─── SUPPLIED ENTRIES

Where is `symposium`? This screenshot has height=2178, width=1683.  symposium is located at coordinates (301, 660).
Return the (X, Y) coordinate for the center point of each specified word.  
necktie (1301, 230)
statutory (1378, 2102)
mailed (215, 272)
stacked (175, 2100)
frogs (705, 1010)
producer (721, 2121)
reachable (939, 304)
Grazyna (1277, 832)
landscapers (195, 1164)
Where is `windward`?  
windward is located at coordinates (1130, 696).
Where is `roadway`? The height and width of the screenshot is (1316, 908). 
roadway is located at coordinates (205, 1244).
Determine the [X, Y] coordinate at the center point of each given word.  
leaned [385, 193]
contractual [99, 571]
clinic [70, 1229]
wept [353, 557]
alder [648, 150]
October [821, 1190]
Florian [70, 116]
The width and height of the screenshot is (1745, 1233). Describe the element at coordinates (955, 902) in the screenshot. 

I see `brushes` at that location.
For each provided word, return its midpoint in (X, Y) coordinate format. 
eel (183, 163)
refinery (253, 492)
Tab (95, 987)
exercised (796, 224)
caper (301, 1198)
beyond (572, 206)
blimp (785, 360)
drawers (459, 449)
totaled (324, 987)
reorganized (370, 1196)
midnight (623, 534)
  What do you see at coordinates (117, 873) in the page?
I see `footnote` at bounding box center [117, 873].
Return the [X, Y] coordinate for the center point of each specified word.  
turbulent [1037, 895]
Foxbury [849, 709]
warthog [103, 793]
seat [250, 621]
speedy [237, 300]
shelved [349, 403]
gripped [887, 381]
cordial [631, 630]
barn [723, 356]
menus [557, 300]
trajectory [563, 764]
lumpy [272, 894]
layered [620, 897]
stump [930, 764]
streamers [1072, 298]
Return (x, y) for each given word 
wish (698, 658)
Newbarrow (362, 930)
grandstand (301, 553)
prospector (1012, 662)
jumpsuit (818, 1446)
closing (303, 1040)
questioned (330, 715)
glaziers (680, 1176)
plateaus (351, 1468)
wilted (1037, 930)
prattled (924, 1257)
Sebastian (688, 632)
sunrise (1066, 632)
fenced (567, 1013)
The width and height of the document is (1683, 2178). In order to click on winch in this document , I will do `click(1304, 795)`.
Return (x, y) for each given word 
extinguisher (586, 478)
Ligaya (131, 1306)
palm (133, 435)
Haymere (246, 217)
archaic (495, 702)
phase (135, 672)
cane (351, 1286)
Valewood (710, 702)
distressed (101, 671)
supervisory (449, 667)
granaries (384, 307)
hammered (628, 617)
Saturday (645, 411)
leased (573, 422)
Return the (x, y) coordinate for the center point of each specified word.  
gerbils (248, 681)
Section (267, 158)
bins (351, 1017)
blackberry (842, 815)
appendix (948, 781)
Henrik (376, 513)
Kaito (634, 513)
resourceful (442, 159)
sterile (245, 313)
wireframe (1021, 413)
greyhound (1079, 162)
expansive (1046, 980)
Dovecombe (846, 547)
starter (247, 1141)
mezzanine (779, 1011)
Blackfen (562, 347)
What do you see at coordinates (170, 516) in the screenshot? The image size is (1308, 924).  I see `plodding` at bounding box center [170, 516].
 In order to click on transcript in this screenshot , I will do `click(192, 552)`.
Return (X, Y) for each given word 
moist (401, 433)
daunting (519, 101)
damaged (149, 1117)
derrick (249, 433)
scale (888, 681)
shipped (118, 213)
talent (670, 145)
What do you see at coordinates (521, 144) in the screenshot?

──────

* [THE REQUEST]
Please express every line of the entries above as a JSON list of strings, with one string per line and blank lines left out.

* [TASK OUTPUT]
[
  "Where is `symposium`? This screenshot has height=2178, width=1683.  symposium is located at coordinates (301, 660).",
  "Return the (X, Y) coordinate for the center point of each specified word.  ",
  "necktie (1301, 230)",
  "statutory (1378, 2102)",
  "mailed (215, 272)",
  "stacked (175, 2100)",
  "frogs (705, 1010)",
  "producer (721, 2121)",
  "reachable (939, 304)",
  "Grazyna (1277, 832)",
  "landscapers (195, 1164)",
  "Where is `windward`?  ",
  "windward is located at coordinates (1130, 696).",
  "Where is `roadway`? The height and width of the screenshot is (1316, 908). ",
  "roadway is located at coordinates (205, 1244).",
  "Determine the [X, Y] coordinate at the center point of each given word.  ",
  "leaned [385, 193]",
  "contractual [99, 571]",
  "clinic [70, 1229]",
  "wept [353, 557]",
  "alder [648, 150]",
  "October [821, 1190]",
  "Florian [70, 116]",
  "The width and height of the screenshot is (1745, 1233). Describe the element at coordinates (955, 902) in the screenshot. ",
  "I see `brushes` at that location.",
  "For each provided word, return its midpoint in (X, Y) coordinate format. ",
  "eel (183, 163)",
  "refinery (253, 492)",
  "Tab (95, 987)",
  "exercised (796, 224)",
  "caper (301, 1198)",
  "beyond (572, 206)",
  "blimp (785, 360)",
  "drawers (459, 449)",
  "totaled (324, 987)",
  "reorganized (370, 1196)",
  "midnight (623, 534)",
  "  What do you see at coordinates (117, 873) in the page?",
  "I see `footnote` at bounding box center [117, 873].",
  "Return the [X, Y] coordinate for the center point of each specified word.  ",
  "turbulent [1037, 895]",
  "Foxbury [849, 709]",
  "warthog [103, 793]",
  "seat [250, 621]",
  "speedy [237, 300]",
  "shelved [349, 403]",
  "gripped [887, 381]",
  "cordial [631, 630]",
  "barn [723, 356]",
  "menus [557, 300]",
  "trajectory [563, 764]",
  "lumpy [272, 894]",
  "layered [620, 897]",
  "stump [930, 764]",
  "streamers [1072, 298]",
  "Return (x, y) for each given word ",
  "wish (698, 658)",
  "Newbarrow (362, 930)",
  "grandstand (301, 553)",
  "prospector (1012, 662)",
  "jumpsuit (818, 1446)",
  "closing (303, 1040)",
  "questioned (330, 715)",
  "glaziers (680, 1176)",
  "plateaus (351, 1468)",
  "wilted (1037, 930)",
  "prattled (924, 1257)",
  "Sebastian (688, 632)",
  "sunrise (1066, 632)",
  "fenced (567, 1013)",
  "The width and height of the document is (1683, 2178). In order to click on winch in this document , I will do `click(1304, 795)`.",
  "Return (x, y) for each given word ",
  "extinguisher (586, 478)",
  "Ligaya (131, 1306)",
  "palm (133, 435)",
  "Haymere (246, 217)",
  "archaic (495, 702)",
  "phase (135, 672)",
  "cane (351, 1286)",
  "Valewood (710, 702)",
  "distressed (101, 671)",
  "supervisory (449, 667)",
  "granaries (384, 307)",
  "hammered (628, 617)",
  "Saturday (645, 411)",
  "leased (573, 422)",
  "Return the (x, y) coordinate for the center point of each specified word.  ",
  "gerbils (248, 681)",
  "Section (267, 158)",
  "bins (351, 1017)",
  "blackberry (842, 815)",
  "appendix (948, 781)",
  "Henrik (376, 513)",
  "Kaito (634, 513)",
  "resourceful (442, 159)",
  "sterile (245, 313)",
  "wireframe (1021, 413)",
  "greyhound (1079, 162)",
  "expansive (1046, 980)",
  "Dovecombe (846, 547)",
  "starter (247, 1141)",
  "mezzanine (779, 1011)",
  "Blackfen (562, 347)",
  "What do you see at coordinates (170, 516) in the screenshot? The image size is (1308, 924).  I see `plodding` at bounding box center [170, 516].",
  " In order to click on transcript in this screenshot , I will do `click(192, 552)`.",
  "Return (X, Y) for each given word ",
  "moist (401, 433)",
  "daunting (519, 101)",
  "damaged (149, 1117)",
  "derrick (249, 433)",
  "scale (888, 681)",
  "shipped (118, 213)",
  "talent (670, 145)",
  "What do you see at coordinates (521, 144) in the screenshot?"
]